STORED DATA Start Marker

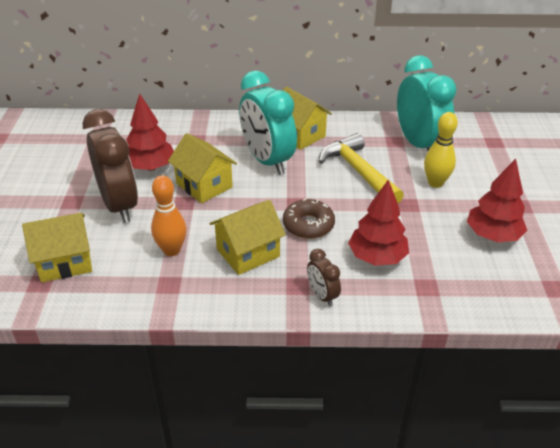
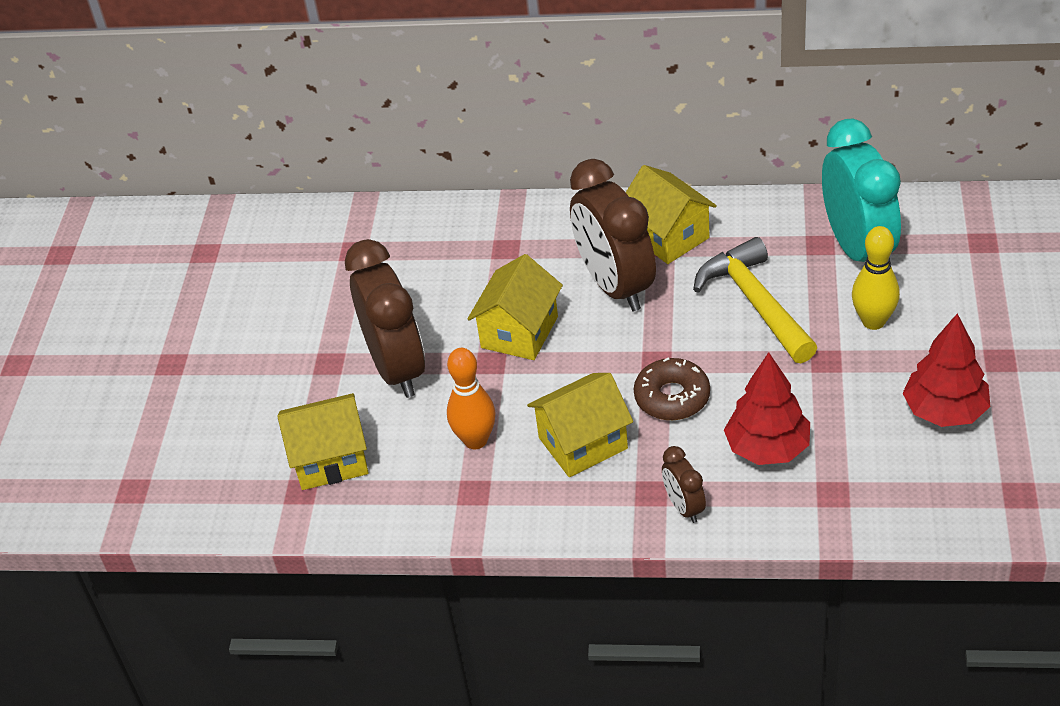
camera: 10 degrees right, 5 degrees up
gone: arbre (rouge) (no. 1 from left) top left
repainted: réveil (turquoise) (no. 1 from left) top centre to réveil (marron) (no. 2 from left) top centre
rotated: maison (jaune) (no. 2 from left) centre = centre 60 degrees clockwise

STORED DATA End Marker

TASK INSTRUCTIONS → Copy out each line in the listing that has the word "centre".

ANSWER TO THIS TASK →
repainted: réveil (turquoise) (no. 1 from left) top centre to réveil (marron) (no. 2 from left) top centre
rotated: maison (jaune) (no. 2 from left) centre = centre 60 degrees clockwise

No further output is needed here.